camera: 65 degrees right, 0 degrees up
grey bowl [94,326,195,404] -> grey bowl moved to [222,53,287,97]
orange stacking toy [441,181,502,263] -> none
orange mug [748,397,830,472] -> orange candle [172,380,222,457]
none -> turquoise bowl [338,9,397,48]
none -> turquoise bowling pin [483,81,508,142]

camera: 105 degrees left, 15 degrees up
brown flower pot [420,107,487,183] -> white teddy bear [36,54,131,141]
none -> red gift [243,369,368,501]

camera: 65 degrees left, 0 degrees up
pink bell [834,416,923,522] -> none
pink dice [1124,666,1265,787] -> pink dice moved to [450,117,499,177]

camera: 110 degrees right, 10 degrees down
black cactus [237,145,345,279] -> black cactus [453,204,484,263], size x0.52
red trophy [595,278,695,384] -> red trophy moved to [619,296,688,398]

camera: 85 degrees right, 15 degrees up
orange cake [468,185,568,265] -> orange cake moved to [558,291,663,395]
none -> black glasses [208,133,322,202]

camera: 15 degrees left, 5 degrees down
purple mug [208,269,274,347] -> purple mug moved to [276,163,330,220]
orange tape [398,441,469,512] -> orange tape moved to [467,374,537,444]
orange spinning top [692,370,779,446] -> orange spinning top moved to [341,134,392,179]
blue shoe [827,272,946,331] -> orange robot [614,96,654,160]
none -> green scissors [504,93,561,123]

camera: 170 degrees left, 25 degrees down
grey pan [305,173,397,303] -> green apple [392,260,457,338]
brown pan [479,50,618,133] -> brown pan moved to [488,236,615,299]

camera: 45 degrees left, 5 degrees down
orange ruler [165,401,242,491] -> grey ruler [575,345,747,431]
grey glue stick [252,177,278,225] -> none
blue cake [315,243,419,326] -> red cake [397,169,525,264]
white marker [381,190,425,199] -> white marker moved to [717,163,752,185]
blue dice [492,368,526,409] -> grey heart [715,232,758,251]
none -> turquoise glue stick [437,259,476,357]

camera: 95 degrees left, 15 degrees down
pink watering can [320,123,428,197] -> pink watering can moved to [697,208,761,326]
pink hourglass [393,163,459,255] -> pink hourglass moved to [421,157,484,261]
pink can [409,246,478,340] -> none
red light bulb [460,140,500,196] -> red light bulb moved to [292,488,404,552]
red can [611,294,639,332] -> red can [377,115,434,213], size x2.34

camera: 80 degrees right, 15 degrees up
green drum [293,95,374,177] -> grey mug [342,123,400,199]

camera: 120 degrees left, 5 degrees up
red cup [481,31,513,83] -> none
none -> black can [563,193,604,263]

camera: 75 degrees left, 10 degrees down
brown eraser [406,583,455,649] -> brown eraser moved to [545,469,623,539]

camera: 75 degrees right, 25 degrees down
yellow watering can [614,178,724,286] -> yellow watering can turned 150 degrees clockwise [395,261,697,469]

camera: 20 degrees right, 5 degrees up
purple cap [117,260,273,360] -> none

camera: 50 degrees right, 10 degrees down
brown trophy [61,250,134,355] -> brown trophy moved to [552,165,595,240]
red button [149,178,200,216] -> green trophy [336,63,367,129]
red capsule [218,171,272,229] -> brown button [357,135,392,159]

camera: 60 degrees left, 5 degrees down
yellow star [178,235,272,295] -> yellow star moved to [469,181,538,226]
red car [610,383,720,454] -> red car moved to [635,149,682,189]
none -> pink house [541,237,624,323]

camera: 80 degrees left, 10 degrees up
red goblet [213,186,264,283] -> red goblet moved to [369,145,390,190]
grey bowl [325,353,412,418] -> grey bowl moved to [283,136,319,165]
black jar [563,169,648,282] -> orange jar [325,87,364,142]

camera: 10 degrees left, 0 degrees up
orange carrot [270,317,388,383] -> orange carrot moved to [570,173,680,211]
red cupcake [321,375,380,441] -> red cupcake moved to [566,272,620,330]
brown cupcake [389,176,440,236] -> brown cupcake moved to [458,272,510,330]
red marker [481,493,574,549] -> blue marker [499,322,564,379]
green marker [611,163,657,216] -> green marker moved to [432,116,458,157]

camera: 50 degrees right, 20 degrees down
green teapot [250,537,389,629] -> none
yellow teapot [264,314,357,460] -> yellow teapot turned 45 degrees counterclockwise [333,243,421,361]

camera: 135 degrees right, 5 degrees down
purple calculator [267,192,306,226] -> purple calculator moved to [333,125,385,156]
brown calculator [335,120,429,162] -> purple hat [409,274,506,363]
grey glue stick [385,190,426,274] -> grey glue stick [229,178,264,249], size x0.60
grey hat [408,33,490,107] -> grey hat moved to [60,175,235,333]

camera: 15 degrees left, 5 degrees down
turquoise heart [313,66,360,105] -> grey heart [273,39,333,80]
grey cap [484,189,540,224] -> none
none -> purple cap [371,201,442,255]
···
**Work to complete:**
Go through the data above and copy each line that holds the word "size".

**Response to this task:**
black cactus [237,145,345,279] -> black cactus [453,204,484,263], size x0.52
red can [611,294,639,332] -> red can [377,115,434,213], size x2.34
grey glue stick [385,190,426,274] -> grey glue stick [229,178,264,249], size x0.60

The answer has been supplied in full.